**WHAT IS EXPECTED:**
Pick out every line of the material below that contains the string "tuplet", and copy each one. Case counts.

**DATA FOR PROCESSING:**

>>>

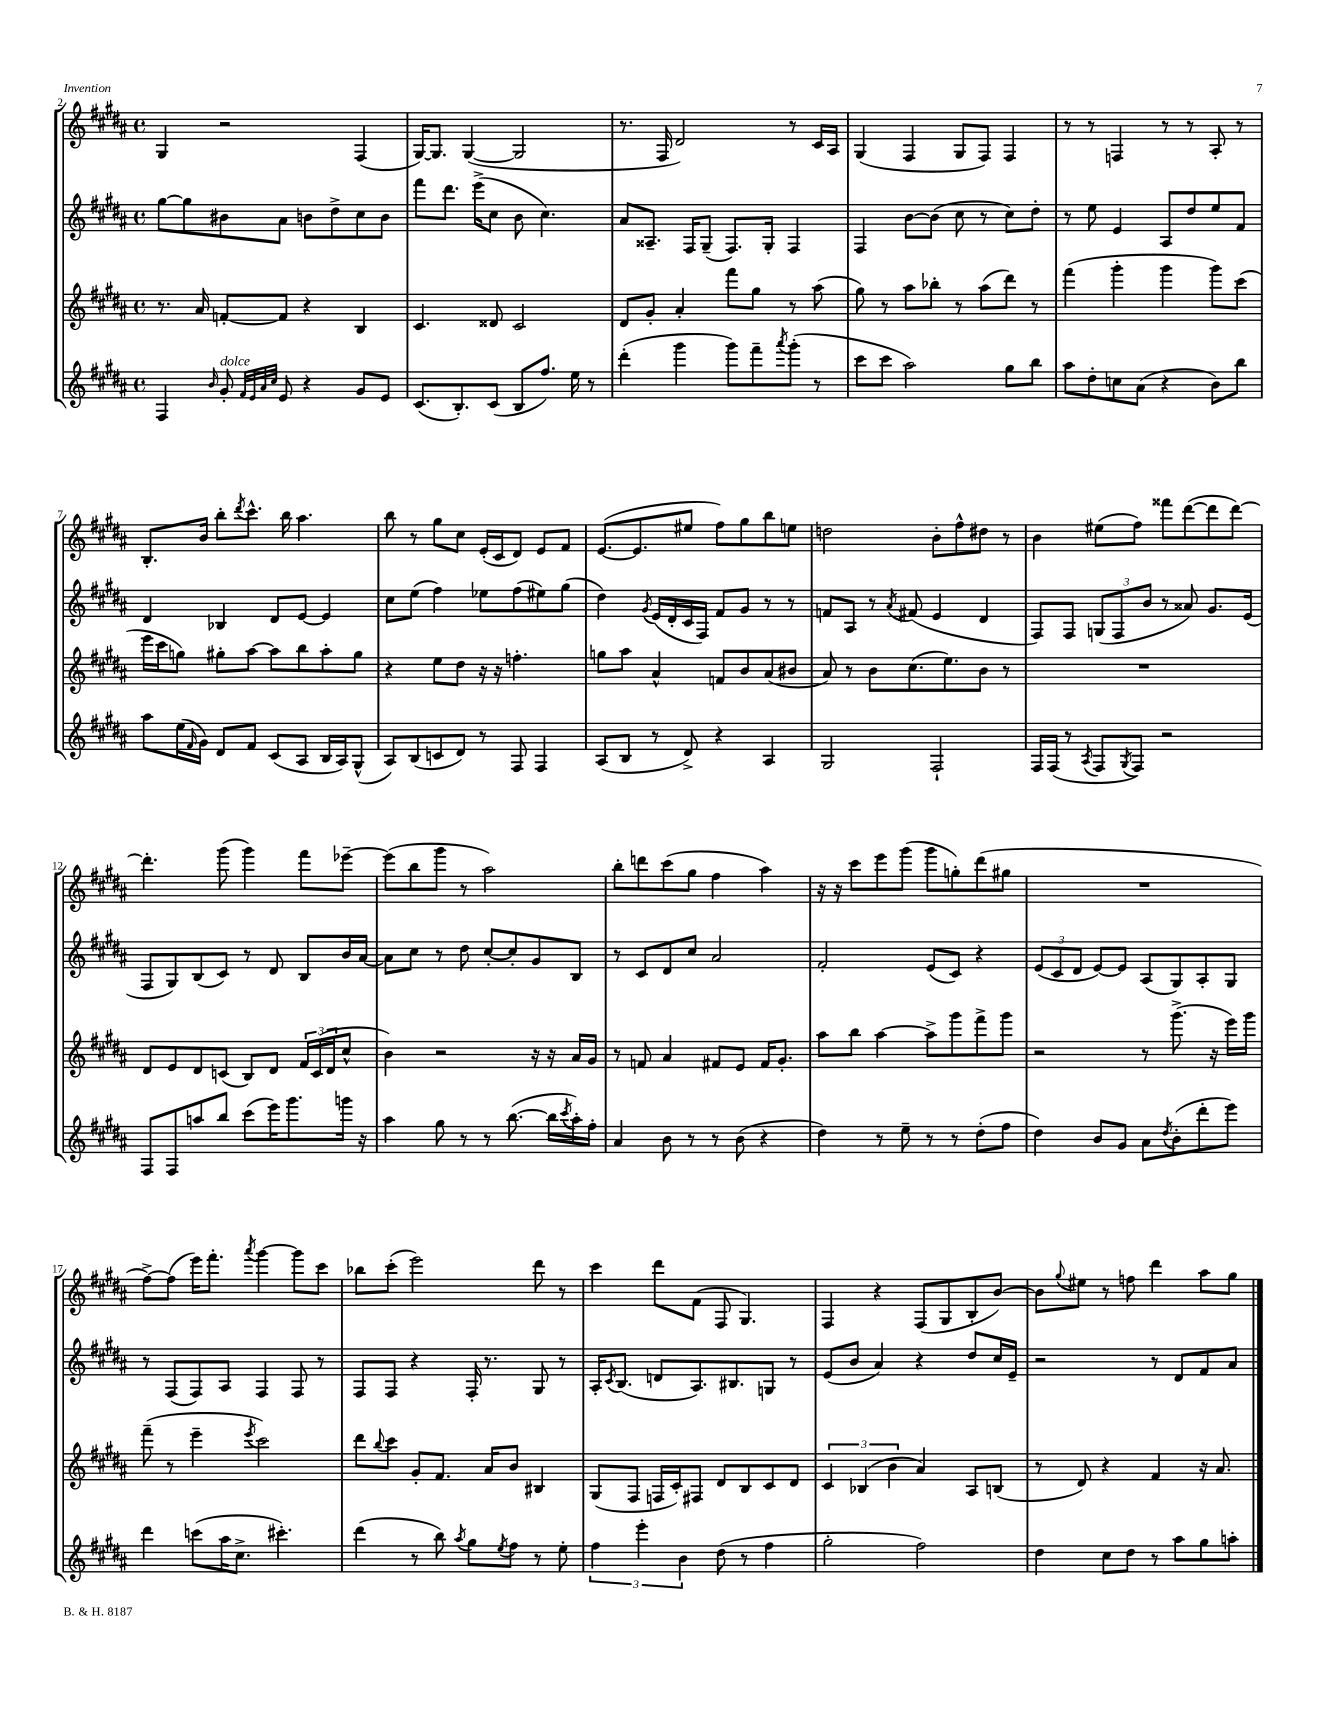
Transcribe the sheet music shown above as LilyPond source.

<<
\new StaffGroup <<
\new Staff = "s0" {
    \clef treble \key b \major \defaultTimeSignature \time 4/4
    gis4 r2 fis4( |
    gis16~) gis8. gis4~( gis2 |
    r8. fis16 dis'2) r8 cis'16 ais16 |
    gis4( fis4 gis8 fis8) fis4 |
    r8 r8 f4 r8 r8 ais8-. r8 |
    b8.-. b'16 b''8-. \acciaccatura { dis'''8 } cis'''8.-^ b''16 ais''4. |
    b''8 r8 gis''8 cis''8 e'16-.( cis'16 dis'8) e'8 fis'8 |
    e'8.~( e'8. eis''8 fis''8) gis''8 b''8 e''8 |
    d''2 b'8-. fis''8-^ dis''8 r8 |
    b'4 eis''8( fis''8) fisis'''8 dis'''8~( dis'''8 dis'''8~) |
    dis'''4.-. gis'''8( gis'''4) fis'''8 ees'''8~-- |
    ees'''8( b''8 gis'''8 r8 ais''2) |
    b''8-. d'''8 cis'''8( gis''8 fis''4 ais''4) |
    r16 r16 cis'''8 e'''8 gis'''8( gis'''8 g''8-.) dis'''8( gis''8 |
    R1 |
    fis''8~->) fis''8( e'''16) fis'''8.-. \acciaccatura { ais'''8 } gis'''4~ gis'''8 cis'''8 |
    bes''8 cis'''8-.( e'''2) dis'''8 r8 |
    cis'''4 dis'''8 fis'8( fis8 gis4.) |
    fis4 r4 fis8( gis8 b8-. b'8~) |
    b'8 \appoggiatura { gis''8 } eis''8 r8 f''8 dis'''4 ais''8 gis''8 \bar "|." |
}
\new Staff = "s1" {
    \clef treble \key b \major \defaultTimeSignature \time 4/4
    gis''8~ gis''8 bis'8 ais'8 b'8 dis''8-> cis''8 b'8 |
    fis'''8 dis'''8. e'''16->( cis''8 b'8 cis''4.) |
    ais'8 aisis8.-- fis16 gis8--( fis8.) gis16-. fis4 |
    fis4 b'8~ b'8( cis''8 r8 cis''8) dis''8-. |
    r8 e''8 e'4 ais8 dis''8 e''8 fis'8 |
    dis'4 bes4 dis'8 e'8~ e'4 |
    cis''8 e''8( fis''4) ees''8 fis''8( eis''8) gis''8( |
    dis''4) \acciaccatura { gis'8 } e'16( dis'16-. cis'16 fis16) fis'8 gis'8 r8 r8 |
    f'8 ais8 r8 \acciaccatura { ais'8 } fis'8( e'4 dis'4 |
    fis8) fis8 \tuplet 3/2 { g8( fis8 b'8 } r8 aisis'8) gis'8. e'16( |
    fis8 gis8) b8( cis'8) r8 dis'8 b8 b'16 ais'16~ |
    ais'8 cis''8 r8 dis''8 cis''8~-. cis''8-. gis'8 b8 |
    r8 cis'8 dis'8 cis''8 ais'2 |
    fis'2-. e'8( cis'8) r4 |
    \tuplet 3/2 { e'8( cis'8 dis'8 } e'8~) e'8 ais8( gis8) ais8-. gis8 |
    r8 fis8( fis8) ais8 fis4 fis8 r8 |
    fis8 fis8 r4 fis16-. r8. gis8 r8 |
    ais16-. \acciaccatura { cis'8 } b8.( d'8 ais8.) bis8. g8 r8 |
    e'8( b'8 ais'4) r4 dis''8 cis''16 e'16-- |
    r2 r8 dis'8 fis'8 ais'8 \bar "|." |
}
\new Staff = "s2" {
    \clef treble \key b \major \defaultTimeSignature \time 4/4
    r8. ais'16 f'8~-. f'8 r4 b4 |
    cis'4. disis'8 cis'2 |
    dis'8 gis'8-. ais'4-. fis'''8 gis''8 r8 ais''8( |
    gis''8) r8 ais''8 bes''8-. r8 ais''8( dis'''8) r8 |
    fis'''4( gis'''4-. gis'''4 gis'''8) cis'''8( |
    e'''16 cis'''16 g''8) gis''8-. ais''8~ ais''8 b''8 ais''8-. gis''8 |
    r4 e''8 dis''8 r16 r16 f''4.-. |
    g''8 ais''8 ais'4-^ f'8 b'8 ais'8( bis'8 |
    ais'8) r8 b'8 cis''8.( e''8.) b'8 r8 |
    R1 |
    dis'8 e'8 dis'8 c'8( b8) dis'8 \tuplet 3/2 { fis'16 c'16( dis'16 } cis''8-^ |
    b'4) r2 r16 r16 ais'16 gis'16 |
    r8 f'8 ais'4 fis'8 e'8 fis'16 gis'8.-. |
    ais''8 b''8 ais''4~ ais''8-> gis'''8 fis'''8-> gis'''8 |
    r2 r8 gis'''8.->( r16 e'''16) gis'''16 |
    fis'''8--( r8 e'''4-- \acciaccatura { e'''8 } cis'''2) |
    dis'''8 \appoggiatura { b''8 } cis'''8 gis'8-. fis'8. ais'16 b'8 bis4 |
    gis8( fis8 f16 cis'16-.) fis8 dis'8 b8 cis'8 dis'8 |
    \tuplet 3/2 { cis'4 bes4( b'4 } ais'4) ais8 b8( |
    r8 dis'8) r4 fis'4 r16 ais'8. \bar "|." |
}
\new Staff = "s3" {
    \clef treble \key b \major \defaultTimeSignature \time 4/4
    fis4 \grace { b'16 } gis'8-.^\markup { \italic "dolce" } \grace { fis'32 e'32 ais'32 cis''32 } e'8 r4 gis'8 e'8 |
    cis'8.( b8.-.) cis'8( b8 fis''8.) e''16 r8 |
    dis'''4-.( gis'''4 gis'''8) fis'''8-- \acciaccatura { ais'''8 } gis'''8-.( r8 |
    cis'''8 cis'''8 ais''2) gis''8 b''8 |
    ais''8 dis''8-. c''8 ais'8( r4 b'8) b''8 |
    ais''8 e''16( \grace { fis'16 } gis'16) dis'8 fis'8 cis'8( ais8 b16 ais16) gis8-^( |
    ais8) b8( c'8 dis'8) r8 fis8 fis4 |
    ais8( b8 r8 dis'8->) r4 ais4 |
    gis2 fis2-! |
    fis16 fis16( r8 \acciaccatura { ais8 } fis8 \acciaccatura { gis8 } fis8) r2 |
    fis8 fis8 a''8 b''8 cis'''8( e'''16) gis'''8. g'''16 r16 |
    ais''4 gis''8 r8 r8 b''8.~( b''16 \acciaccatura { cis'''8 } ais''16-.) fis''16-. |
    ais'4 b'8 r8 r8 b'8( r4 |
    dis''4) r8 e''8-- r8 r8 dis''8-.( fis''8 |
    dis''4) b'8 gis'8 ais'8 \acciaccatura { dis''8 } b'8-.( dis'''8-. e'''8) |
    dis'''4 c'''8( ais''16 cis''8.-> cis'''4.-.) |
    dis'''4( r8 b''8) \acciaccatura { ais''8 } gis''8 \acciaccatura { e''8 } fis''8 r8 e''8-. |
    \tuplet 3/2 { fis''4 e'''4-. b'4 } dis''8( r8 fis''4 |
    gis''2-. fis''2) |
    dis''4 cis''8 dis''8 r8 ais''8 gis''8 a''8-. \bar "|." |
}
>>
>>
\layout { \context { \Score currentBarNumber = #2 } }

<<<
>>>

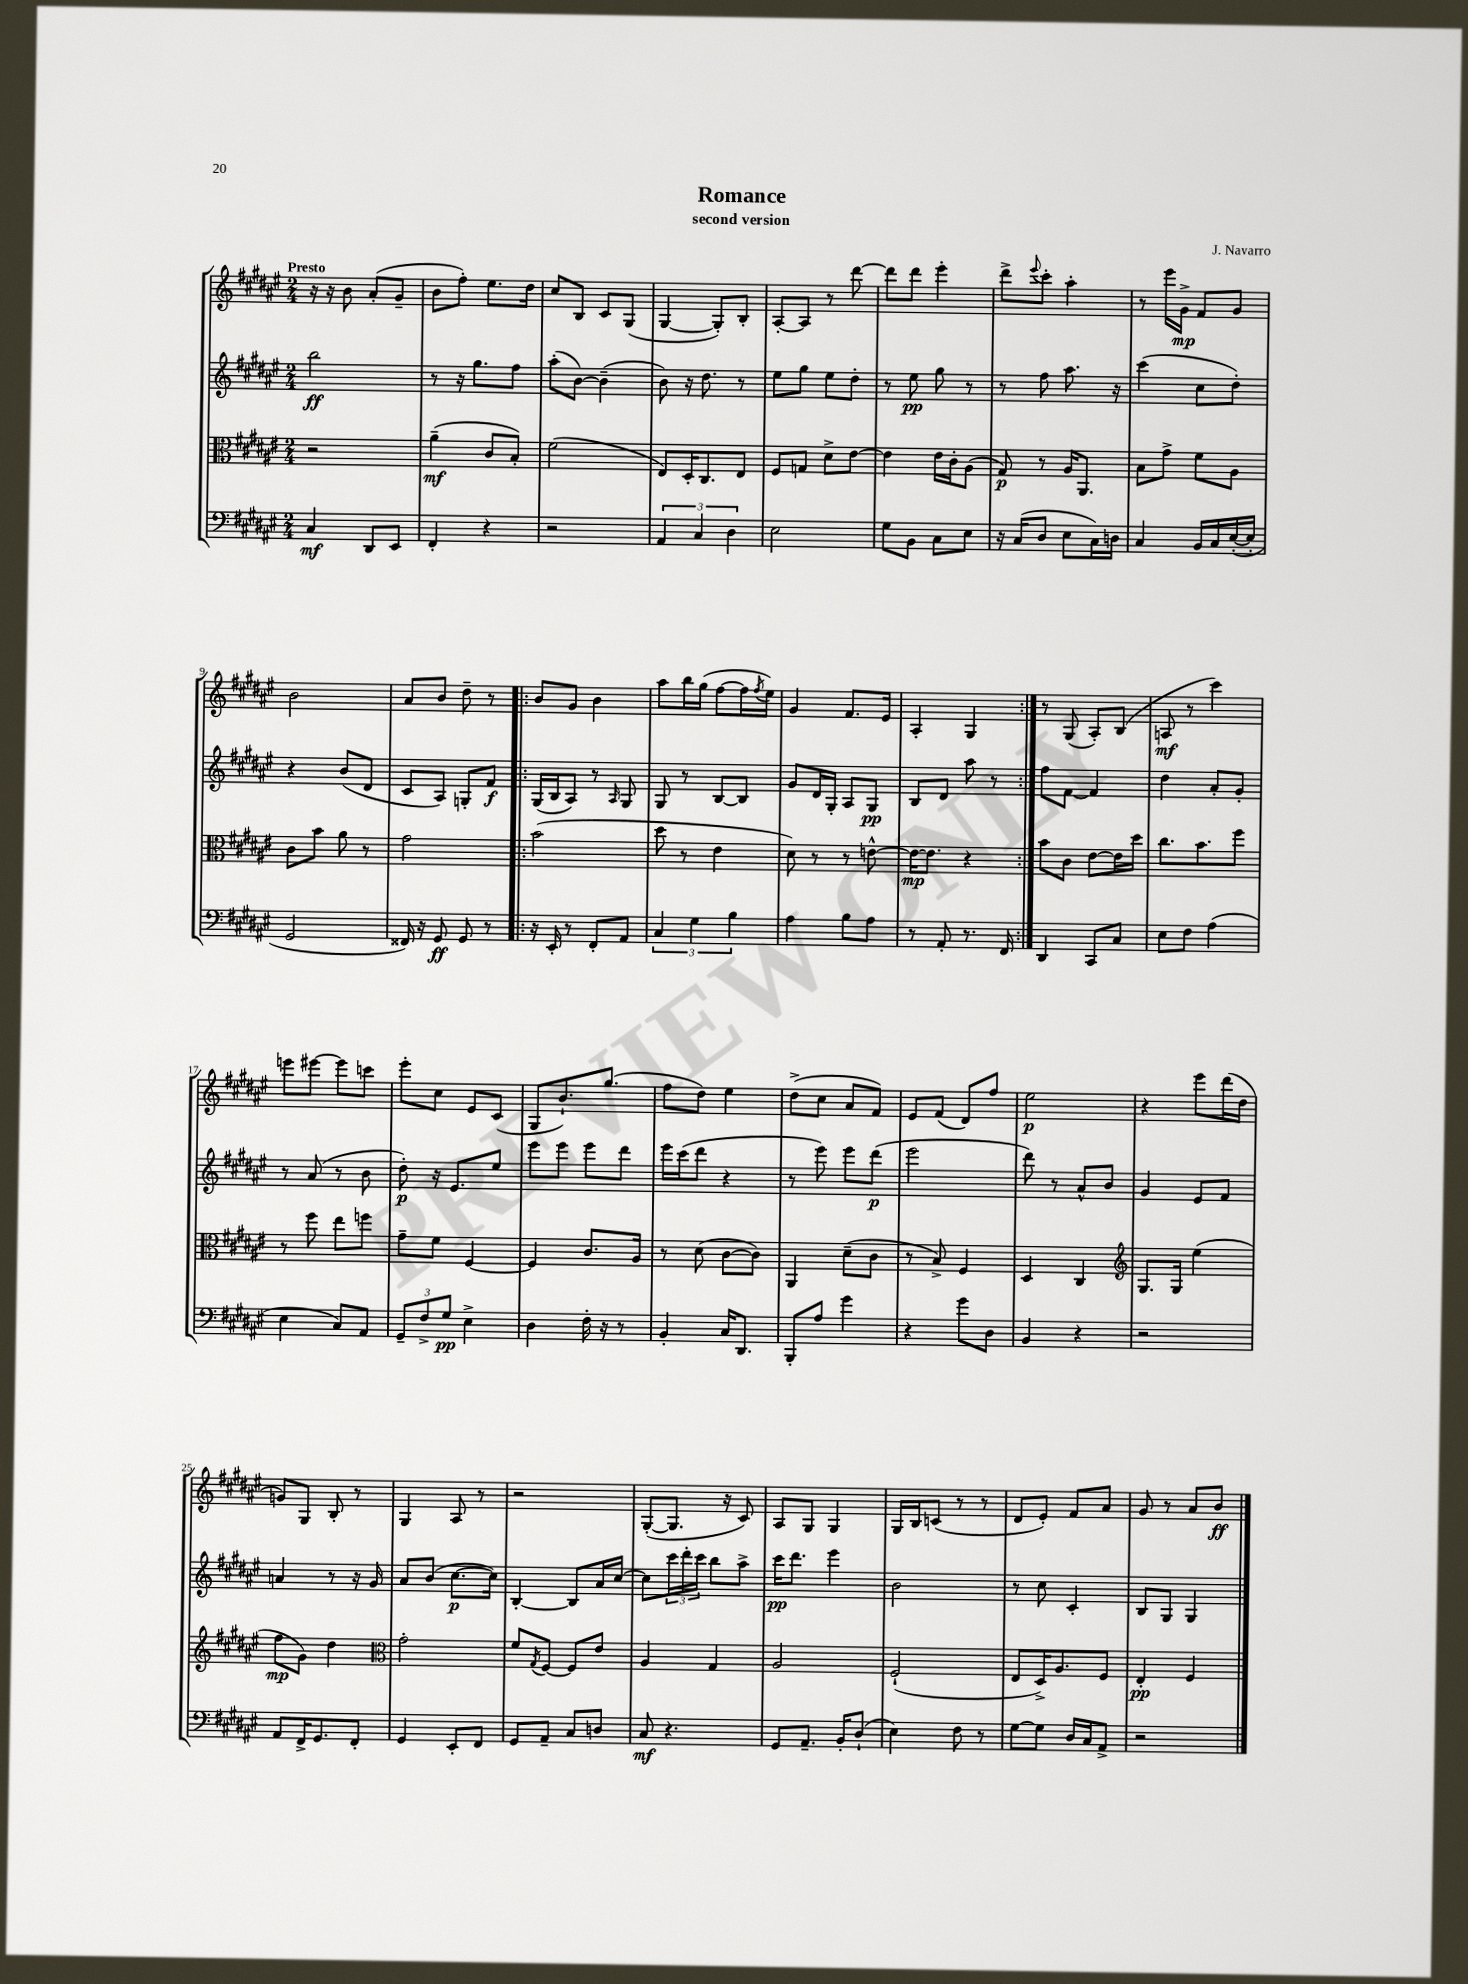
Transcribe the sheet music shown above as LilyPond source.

<<<

**REPLY:**
    fis8) fis8 \tuplet 3/2 { g8( fis8 b'8 } r8 aisis'8) gis'8. e'16( |
    \tuplet 3/2 { e'8( cis'8 dis'8 } e'8~) e'8 ais8( gis8) ais8-. gis8 |
    dis'8 e'8 dis'8 c'8( b8) dis'8 \tuplet 3/2 { fis'16 c'16( dis'16 } cis''8-^ |
    \tuplet 3/2 { cis'4 bes4( b'4 } ais'4) ais8 b8( |
    \tuplet 3/2 { fis''4 e'''4-. b'4 } dis''8( r8 fis''4 |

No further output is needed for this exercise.